=== ASSIGNED TASK ===
Take the data and return it in full. Change nothing.

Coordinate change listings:
↓

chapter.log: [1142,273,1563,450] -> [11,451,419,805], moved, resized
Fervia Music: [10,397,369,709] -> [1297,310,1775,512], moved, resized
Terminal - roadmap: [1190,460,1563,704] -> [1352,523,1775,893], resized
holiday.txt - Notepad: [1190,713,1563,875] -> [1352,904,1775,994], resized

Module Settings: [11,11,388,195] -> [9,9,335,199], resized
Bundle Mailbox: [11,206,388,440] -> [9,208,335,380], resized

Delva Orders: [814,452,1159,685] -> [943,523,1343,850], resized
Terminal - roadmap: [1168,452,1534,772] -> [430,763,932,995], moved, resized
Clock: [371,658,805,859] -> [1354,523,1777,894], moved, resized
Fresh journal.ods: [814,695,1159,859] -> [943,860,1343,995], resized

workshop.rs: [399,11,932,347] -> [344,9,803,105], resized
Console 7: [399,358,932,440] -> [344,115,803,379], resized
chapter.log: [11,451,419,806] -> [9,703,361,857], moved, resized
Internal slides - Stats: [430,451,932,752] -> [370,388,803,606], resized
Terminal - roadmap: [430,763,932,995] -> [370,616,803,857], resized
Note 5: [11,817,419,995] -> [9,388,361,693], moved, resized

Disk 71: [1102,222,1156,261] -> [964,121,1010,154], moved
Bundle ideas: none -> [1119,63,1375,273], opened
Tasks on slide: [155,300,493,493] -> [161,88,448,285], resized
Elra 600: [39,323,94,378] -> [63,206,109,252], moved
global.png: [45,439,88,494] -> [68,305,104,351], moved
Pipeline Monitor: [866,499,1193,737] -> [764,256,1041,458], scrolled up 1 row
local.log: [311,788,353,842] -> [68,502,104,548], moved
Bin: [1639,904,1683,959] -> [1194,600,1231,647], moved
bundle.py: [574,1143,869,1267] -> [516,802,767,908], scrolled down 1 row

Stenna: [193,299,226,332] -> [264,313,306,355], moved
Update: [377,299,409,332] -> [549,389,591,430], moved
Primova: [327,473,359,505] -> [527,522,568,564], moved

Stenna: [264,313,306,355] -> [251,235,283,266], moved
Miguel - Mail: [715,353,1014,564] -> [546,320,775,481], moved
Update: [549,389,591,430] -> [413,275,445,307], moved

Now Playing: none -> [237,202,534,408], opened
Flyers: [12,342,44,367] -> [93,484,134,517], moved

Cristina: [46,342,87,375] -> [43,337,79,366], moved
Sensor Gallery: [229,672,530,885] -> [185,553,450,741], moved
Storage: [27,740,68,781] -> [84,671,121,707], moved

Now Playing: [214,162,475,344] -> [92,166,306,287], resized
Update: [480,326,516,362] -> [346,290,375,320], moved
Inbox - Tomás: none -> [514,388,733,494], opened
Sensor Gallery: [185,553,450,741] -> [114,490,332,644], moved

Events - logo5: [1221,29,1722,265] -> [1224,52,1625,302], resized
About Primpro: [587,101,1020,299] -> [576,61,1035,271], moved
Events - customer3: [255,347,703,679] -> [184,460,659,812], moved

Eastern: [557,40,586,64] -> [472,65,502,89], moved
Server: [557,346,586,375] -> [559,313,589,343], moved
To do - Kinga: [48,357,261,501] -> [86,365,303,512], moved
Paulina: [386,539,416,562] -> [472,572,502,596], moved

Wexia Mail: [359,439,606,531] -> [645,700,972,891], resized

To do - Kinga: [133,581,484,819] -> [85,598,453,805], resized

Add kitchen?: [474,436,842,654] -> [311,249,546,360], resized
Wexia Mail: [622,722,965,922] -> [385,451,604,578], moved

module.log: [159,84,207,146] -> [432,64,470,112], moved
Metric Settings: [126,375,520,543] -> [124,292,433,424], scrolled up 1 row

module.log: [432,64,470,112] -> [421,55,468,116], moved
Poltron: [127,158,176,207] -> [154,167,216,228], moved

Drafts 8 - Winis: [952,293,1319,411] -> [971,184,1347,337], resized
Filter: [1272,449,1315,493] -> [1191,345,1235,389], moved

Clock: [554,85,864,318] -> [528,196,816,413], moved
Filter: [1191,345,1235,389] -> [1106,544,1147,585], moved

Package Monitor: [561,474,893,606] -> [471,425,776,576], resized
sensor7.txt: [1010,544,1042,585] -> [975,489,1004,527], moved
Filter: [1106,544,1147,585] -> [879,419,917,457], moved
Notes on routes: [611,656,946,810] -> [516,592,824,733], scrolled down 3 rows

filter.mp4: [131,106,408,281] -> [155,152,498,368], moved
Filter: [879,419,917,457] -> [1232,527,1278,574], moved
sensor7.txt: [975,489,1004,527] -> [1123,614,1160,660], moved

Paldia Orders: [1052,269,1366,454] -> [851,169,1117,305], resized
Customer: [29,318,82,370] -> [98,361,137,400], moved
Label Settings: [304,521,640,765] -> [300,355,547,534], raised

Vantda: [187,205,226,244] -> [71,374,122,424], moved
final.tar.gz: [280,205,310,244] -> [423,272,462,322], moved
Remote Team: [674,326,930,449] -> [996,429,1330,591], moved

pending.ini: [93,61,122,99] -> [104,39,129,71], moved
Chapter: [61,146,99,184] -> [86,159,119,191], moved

↑

=== FINAL ANSWER ===
chapter.log: [1142,273,1563,450] -> [11,451,419,805], moved, resized
Fervia Music: [10,397,369,709] -> [1297,310,1775,512], moved, resized
Terminal - roadmap: [1190,460,1563,704] -> [1352,523,1775,893], resized
holiday.txt - Notepad: [1190,713,1563,875] -> [1352,904,1775,994], resized

Module Settings: [11,11,388,195] -> [9,9,335,199], resized
Bundle Mailbox: [11,206,388,440] -> [9,208,335,380], resized

Delva Orders: [814,452,1159,685] -> [943,523,1343,850], resized
Terminal - roadmap: [1168,452,1534,772] -> [430,763,932,995], moved, resized
Clock: [371,658,805,859] -> [1354,523,1777,894], moved, resized
Fresh journal.ods: [814,695,1159,859] -> [943,860,1343,995], resized

workshop.rs: [399,11,932,347] -> [344,9,803,105], resized
Console 7: [399,358,932,440] -> [344,115,803,379], resized
chapter.log: [11,451,419,806] -> [9,703,361,857], moved, resized
Internal slides - Stats: [430,451,932,752] -> [370,388,803,606], resized
Terminal - roadmap: [430,763,932,995] -> [370,616,803,857], resized
Note 5: [11,817,419,995] -> [9,388,361,693], moved, resized

Disk 71: [1102,222,1156,261] -> [964,121,1010,154], moved
Bundle ideas: none -> [1119,63,1375,273], opened
Tasks on slide: [155,300,493,493] -> [161,88,448,285], resized
Elra 600: [39,323,94,378] -> [63,206,109,252], moved
global.png: [45,439,88,494] -> [68,305,104,351], moved
Pipeline Monitor: [866,499,1193,737] -> [764,256,1041,458], scrolled up 1 row
local.log: [311,788,353,842] -> [68,502,104,548], moved
Bin: [1639,904,1683,959] -> [1194,600,1231,647], moved
bundle.py: [574,1143,869,1267] -> [516,802,767,908], scrolled down 1 row

Stenna: [193,299,226,332] -> [264,313,306,355], moved
Update: [377,299,409,332] -> [549,389,591,430], moved
Primova: [327,473,359,505] -> [527,522,568,564], moved

Stenna: [264,313,306,355] -> [251,235,283,266], moved
Miguel - Mail: [715,353,1014,564] -> [546,320,775,481], moved
Update: [549,389,591,430] -> [413,275,445,307], moved

Now Playing: none -> [237,202,534,408], opened
Flyers: [12,342,44,367] -> [93,484,134,517], moved

Cristina: [46,342,87,375] -> [43,337,79,366], moved
Sensor Gallery: [229,672,530,885] -> [185,553,450,741], moved
Storage: [27,740,68,781] -> [84,671,121,707], moved

Now Playing: [214,162,475,344] -> [92,166,306,287], resized
Update: [480,326,516,362] -> [346,290,375,320], moved
Inbox - Tomás: none -> [514,388,733,494], opened
Sensor Gallery: [185,553,450,741] -> [114,490,332,644], moved

Events - logo5: [1221,29,1722,265] -> [1224,52,1625,302], resized
About Primpro: [587,101,1020,299] -> [576,61,1035,271], moved
Events - customer3: [255,347,703,679] -> [184,460,659,812], moved

Eastern: [557,40,586,64] -> [472,65,502,89], moved
Server: [557,346,586,375] -> [559,313,589,343], moved
To do - Kinga: [48,357,261,501] -> [86,365,303,512], moved
Paulina: [386,539,416,562] -> [472,572,502,596], moved

Wexia Mail: [359,439,606,531] -> [645,700,972,891], resized

To do - Kinga: [133,581,484,819] -> [85,598,453,805], resized

Add kitchen?: [474,436,842,654] -> [311,249,546,360], resized
Wexia Mail: [622,722,965,922] -> [385,451,604,578], moved

module.log: [159,84,207,146] -> [432,64,470,112], moved
Metric Settings: [126,375,520,543] -> [124,292,433,424], scrolled up 1 row

module.log: [432,64,470,112] -> [421,55,468,116], moved
Poltron: [127,158,176,207] -> [154,167,216,228], moved

Drafts 8 - Winis: [952,293,1319,411] -> [971,184,1347,337], resized
Filter: [1272,449,1315,493] -> [1191,345,1235,389], moved

Clock: [554,85,864,318] -> [528,196,816,413], moved
Filter: [1191,345,1235,389] -> [1106,544,1147,585], moved

Package Monitor: [561,474,893,606] -> [471,425,776,576], resized
sensor7.txt: [1010,544,1042,585] -> [975,489,1004,527], moved
Filter: [1106,544,1147,585] -> [879,419,917,457], moved
Notes on routes: [611,656,946,810] -> [516,592,824,733], scrolled down 3 rows

filter.mp4: [131,106,408,281] -> [155,152,498,368], moved
Filter: [879,419,917,457] -> [1232,527,1278,574], moved
sensor7.txt: [975,489,1004,527] -> [1123,614,1160,660], moved

Paldia Orders: [1052,269,1366,454] -> [851,169,1117,305], resized
Customer: [29,318,82,370] -> [98,361,137,400], moved
Label Settings: [304,521,640,765] -> [300,355,547,534], raised

Vantda: [187,205,226,244] -> [71,374,122,424], moved
final.tar.gz: [280,205,310,244] -> [423,272,462,322], moved
Remote Team: [674,326,930,449] -> [996,429,1330,591], moved

pending.ini: [93,61,122,99] -> [104,39,129,71], moved
Chapter: [61,146,99,184] -> [86,159,119,191], moved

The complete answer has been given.